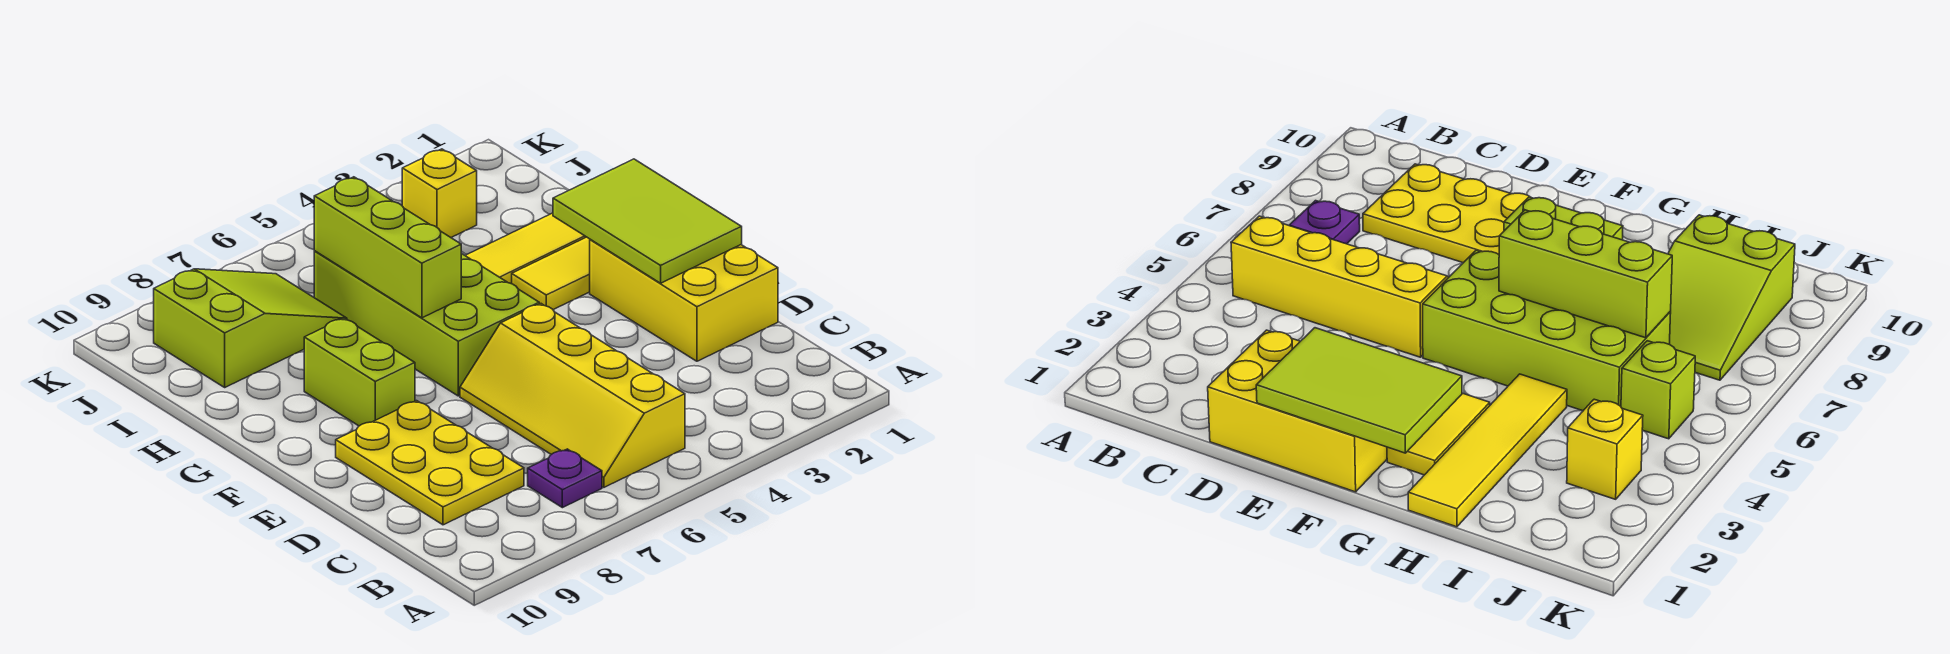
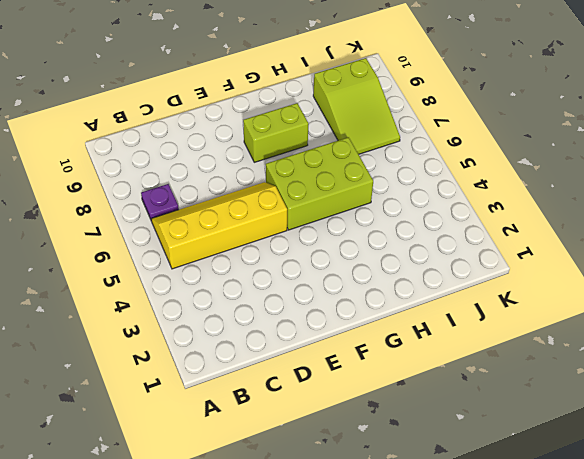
lime brick F5:H6 level 1 -> lime brick F5:I6 level 1
none -> yellow plate C8:E9 level 1
none -> yellow brick D1:F2 level 1
none -> yellow tile G2:G3 level 1

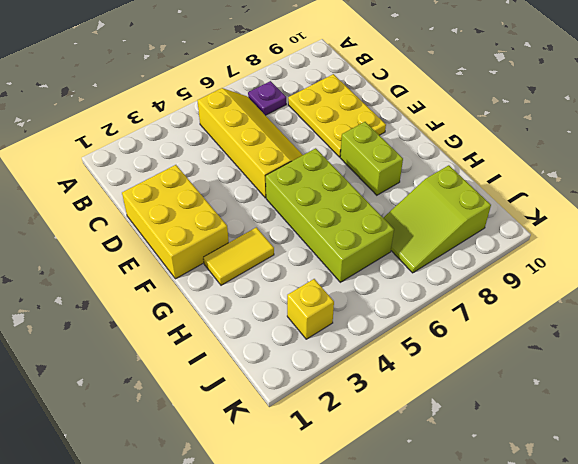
none -> yellow tile H1:H4 level 1
none -> lime brick J5 level 1
none -> lime tile E1:G2 level 2

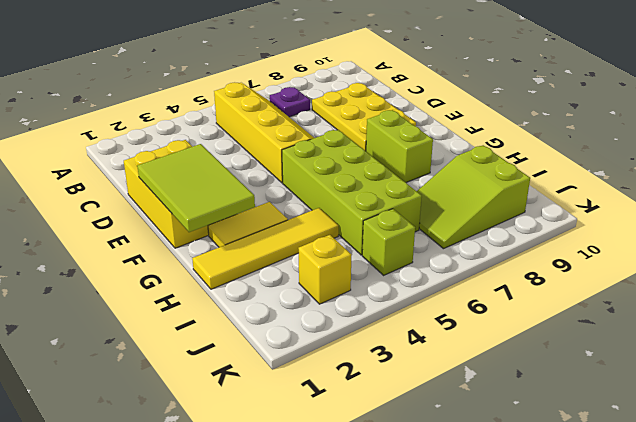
none -> lime brick G6:I6 level 2

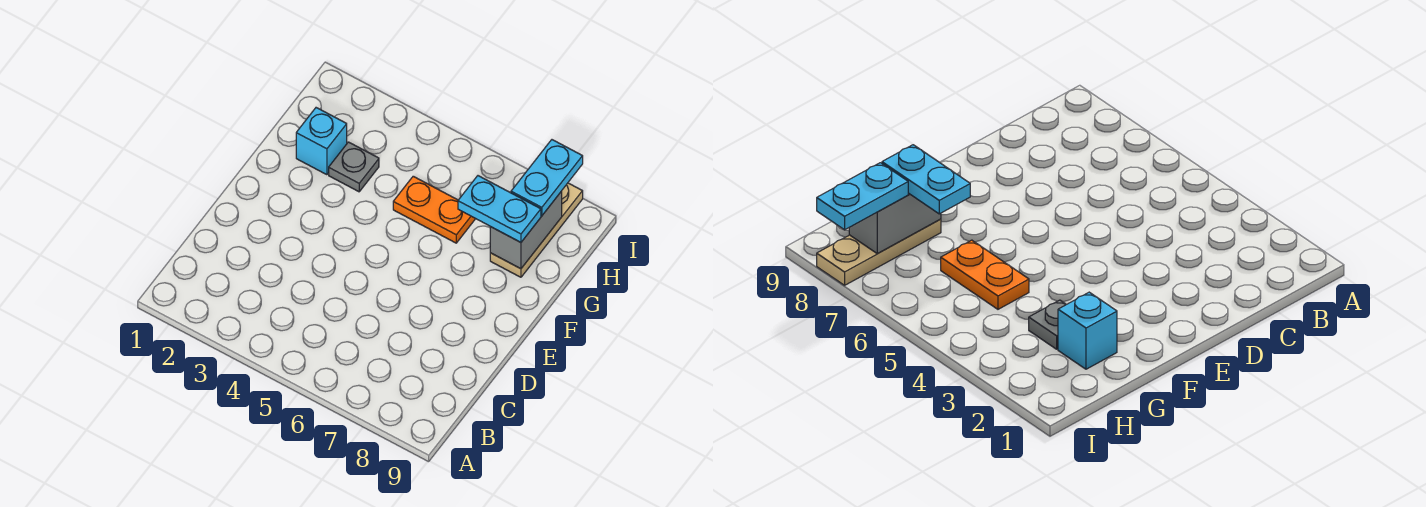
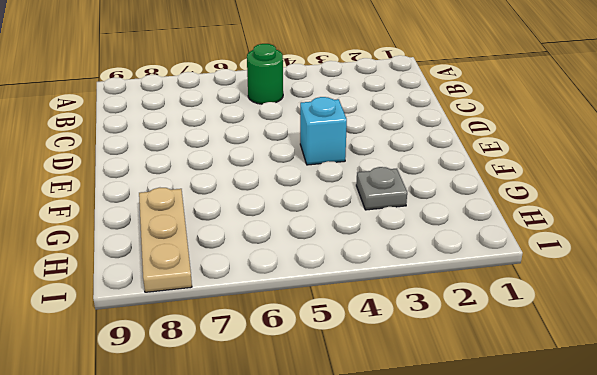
green round brick B5 level 1 -> none
cyan brick E4 level 1 -> cyan brick G2 level 1
none -> orange plate G5:G6 level 1
none -> grey brick G8:H8 level 2

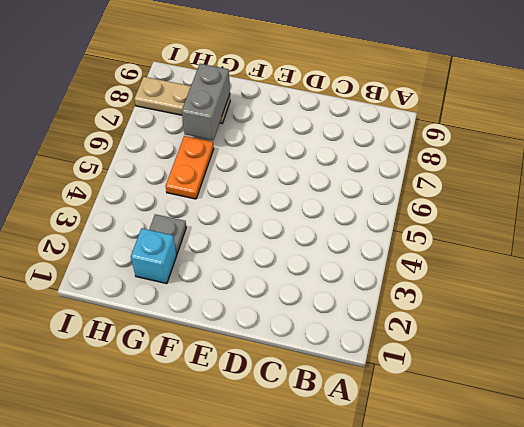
grey brick G7:G8 level 2 -> grey brick G8:H8 level 2
none -> cyan plate G7:G8 level 3
none -> cyan plate H8:I8 level 3

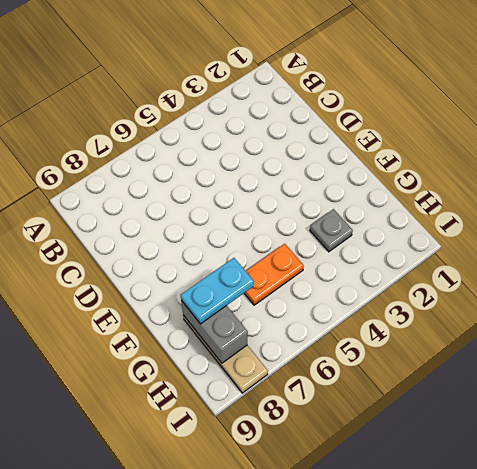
none -> cyan brick G2 level 1
none -> cyan plate H8:I8 level 3

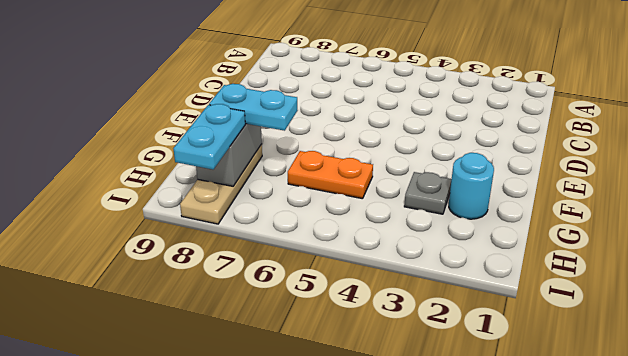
cyan round brick G2 level 1 -> cyan brick G2 level 1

——————————

* Directions for this task
Please return the full listing word for word, but without any pictures.

* Reply
lime brick F5:H6 level 1 -> lime brick F5:I6 level 1
none -> yellow plate C8:E9 level 1
none -> yellow brick D1:F2 level 1
none -> yellow tile G2:G3 level 1

none -> yellow tile H1:H4 level 1
none -> lime brick J5 level 1
none -> lime tile E1:G2 level 2

none -> lime brick G6:I6 level 2

green round brick B5 level 1 -> none
cyan brick E4 level 1 -> cyan brick G2 level 1
none -> orange plate G5:G6 level 1
none -> grey brick G8:H8 level 2

grey brick G7:G8 level 2 -> grey brick G8:H8 level 2
none -> cyan plate G7:G8 level 3
none -> cyan plate H8:I8 level 3

none -> cyan brick G2 level 1
none -> cyan plate H8:I8 level 3

cyan round brick G2 level 1 -> cyan brick G2 level 1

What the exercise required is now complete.